Work to complete: Locate each line in the records below that contains the string "time" and copy those lines in full.
---- Data shown
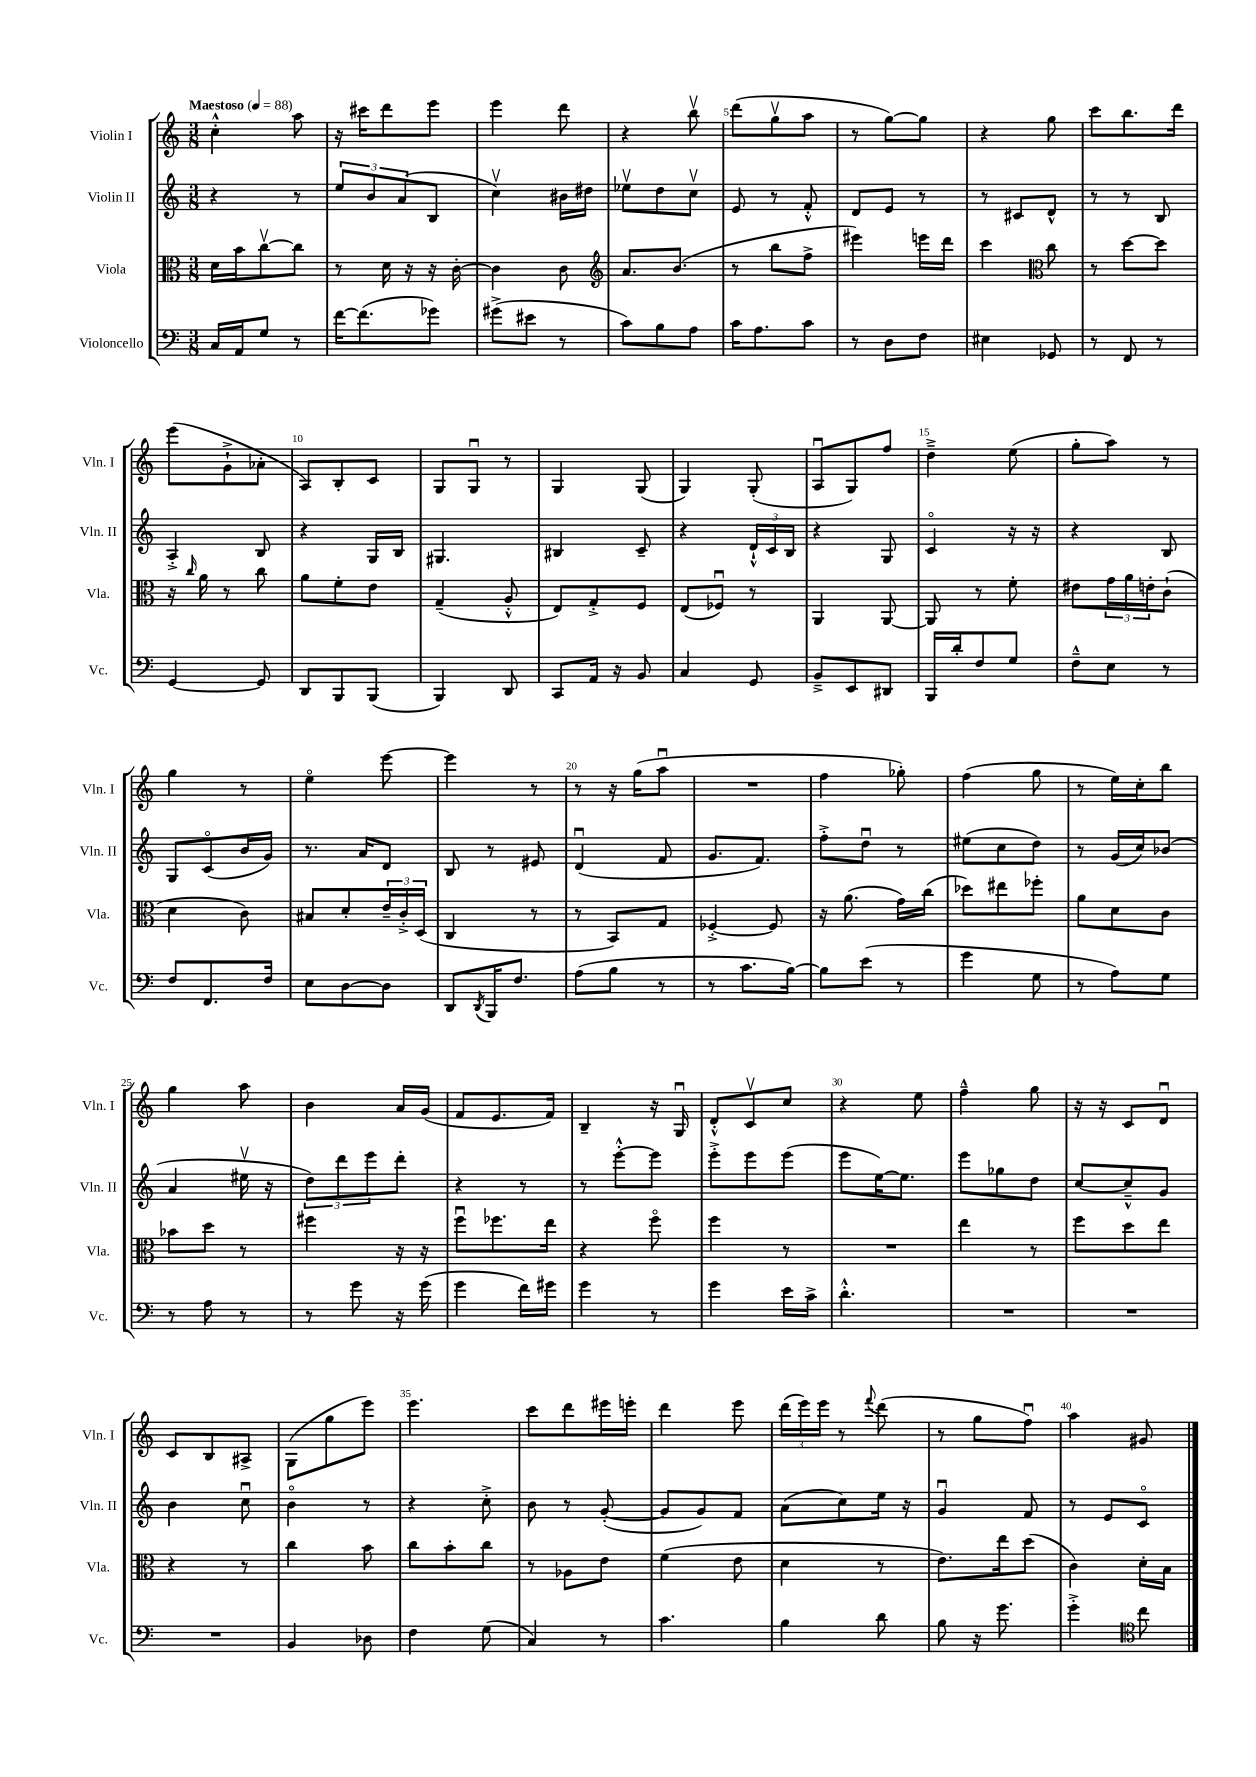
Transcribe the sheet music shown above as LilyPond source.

<<
\new StaffGroup <<
\new Staff = "s0" \with { instrumentName = "Violin I" shortInstrumentName = "Vln. I" } {
    \clef treble \key c \major \numericTimeSignature \time 3/8 \tempo "Maestoso" 4 = 88
    c''4-.-^ a''8 |
    r16 cis'''16 d'''8 e'''8 |
    e'''4 d'''8 |
    r4 b''8\upbow |
    d'''8( g''8\upbow a''8 |
    r8 g''8~) g''8 |
    r4 g''8 |
    c'''8 b''8. d'''16 |
    e'''8( g'8-!-> aes'8-. |
    a8) b8-. c'8 |
    g8 g8\downbow r8 |
    g4 g8( |
    g4) g8-.( |
    a8\downbow g8) f''8 |
    d''4---> e''8( |
    g''8-. a''8) r8 |
    g''4 r8 |
    e''4\flageolet e'''8~ |
    e'''4 r8 |
    r8 r16 g''16( a''8\downbow |
    R4. |
    f''4 ges''8-.) |
    f''4( g''8 |
    r8 e''16) c''16-. b''8 |
    g''4 a''8 |
    b'4 a'16 g'16( |
    f'8 e'8. f'16) |
    b4-- r16 g16\downbow |
    d'8-.-^ c'8\upbow c''8 |
    r4 e''8 |
    f''4---^ g''8 |
    r16 r16 c'8 d'8\downbow |
    c'8 b8 ais8-> |
    g8( g''8 e'''8) |
    e'''4. |
    c'''8 d'''8 eis'''16 e'''16-. |
    d'''4 e'''8 |
    \tuplet 3/2 { d'''16( e'''16) e'''16 } r8 \appoggiatura { f'''8 } d'''8( |
    r8 g''8 f''8\downbow) |
    a''4 gis'8 \bar "|." |
}
\new Staff = "s1" \with { instrumentName = "Violin II" shortInstrumentName = "Vln. II" } {
    \clef treble \key c \major \numericTimeSignature \time 3/8
    r4 r8 |
    \tuplet 3/2 { e''8 b'8 a'8( } b8 |
    c''4\upbow) bis'16 dis''16 |
    ees''8\upbow d''8 c''8\upbow |
    e'8 r8 f'8-.-^ |
    d'8 e'8 r8 |
    r8 cis'8 d'8-^ |
    r8 r8 b8 |
    a4-.-> b8 |
    r4 g16 b16 |
    gis4. |
    bis4 c'8-- |
    r4 \tuplet 3/2 { d'16-!-^ c'16 b16 } |
    r4 g8 |
    c'4\flageolet r16 r16 |
    r4 b8 |
    g8 c'8\flageolet( b'16 g'16) |
    r8. a'16 d'8 |
    b8 r8 eis'8 |
    d'4\downbow( f'8 |
    g'8. f'8.) |
    f''8-.-> d''8\downbow r8 |
    eis''8( c''8 d''8) |
    r8 g'16( c''16) bes'8( |
    a'4 eis''16\upbow r16 |
    \tuplet 3/2 { d''8) d'''8 e'''8 } d'''8-. |
    r4 r8 |
    r8 e'''8~-.-^ e'''8 |
    e'''8-.-> e'''8 e'''8( |
    e'''8 e''16~) e''8. |
    e'''8 ges''8 d''8 |
    c''8~ c''8---^ g'8 |
    b'4 c''8\downbow |
    b'4\flageolet r8 |
    r4 c''8-.-> |
    b'8 r8 g'8~-.( |
    g'8 g'8) f'8 |
    a'8( c''8) e''16 r16 |
    g'4\downbow f'8 |
    r8 e'8 c'8\flageolet \bar "|." |
}
\new Staff = "s2" \with { instrumentName = "Viola" shortInstrumentName = "Vla." } {
    \clef alto \key c \major \numericTimeSignature \time 3/8
    d'16 b'16 c''8~\upbow c''8 |
    r8 d'16 r16 r16 c'16~-. |
    c'4 c'8 |
    \clef treble a'8. b'8.( |
    r8 b''8 f''8-> |
    eis'''4) e'''16 d'''16 |
    c'''4 \clef alto c''8 |
    r8 d''8~ d''8 |
    r16 \grace { c''16 } a'16 r8 c''8 |
    a'8 f'8-. e'8 |
    g4--( a8-.-^ |
    e8) g8-.-> f8 |
    e8( fes8\downbow) r8 |
    a,4 a,8~ |
    a,8 r8 f'8-. |
    eis'8 \tuplet 3/2 { g'16 a'16 e'16-. } c'8-!( |
    d'4 c'8) |
    bis8 d'8-. \tuplet 3/2 { e'16-- c'16-.-> d16( } |
    c4 r8 |
    r8 b,8) g8 |
    fes4~-.-> fes8 |
    r16 a'8.( g'16) c''16( |
    des''8) eis''8 fes''8-. |
    a'8 d'8 c'8 |
    bes'8 d''8 r8 |
    fis''4 r16 r16 |
    f''8\downbow fes''8. e''16 |
    r4 f''8\flageolet |
    f''4 r8 |
    R4. |
    e''4 r8 |
    f''8 d''8 e''8 |
    r4 r8 |
    c''4 b'8 |
    c''8 b'8-. c''8 |
    r8 aes8 e'8 |
    f'4( e'8 |
    d'4 r8 |
    e'8.) e''16 d''8( |
    c'4) d'16-. b16 \bar "|." |
}
\new Staff = "s3" \with { instrumentName = "Violoncello" shortInstrumentName = "Vc." } {
    \clef bass \key c \major \numericTimeSignature \time 3/8
    c16 a,16 g8 r8 |
    f'16~ f'8.( ges'8) |
    gis'8->( eis'8 r8 |
    c'8) b8 a8 |
    c'16 a8. c'8 |
    r8 d8 f8 |
    eis4 ges,8 |
    r8 f,8 r8 |
    g,4~ g,8 |
    d,8 b,,8 b,,8( |
    b,,4) d,8 |
    c,8 a,16 r16 b,8 |
    c4 g,8 |
    b,8---> e,8 dis,8 |
    b,,16 d'16-. f8 g8 |
    f8---^ e8 r8 |
    f8 f,8. f16 |
    e8 d8~ d8 |
    d,8 \acciaccatura { d,8 } b,,16 f8. |
    a8( b8 r8 |
    r8 c'8. b16~) |
    b8 e'8( r8 |
    g'4 g8 |
    r8 a8) g8 |
    r8 a8 r8 |
    r8 g'8 r16 g'16( |
    g'4 f'16) gis'16 |
    g'4 r8 |
    g'4 e'16 c'16-> |
    d'4.-.-^ |
    R4. |
    R4. |
    R4. |
    b,4 des8 |
    f4 g8( |
    c4) r8 |
    c'4. |
    b4 d'8 |
    b8 r16 g'8. |
    g'4-.-> \clef tenor c''8 \bar "|." |
}
>>
>>
\layout { \context { \Score \override BarNumber.break-visibility = ##(#f #t #t) barNumberVisibility = #(every-nth-bar-number-visible 5) } }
--------
Result below:
    \clef treble \key c \major \numericTimeSignature \time 3/8 \tempo "Maestoso" 4 = 88
    \clef treble \key c \major \numericTimeSignature \time 3/8
    \clef alto \key c \major \numericTimeSignature \time 3/8
    \clef bass \key c \major \numericTimeSignature \time 3/8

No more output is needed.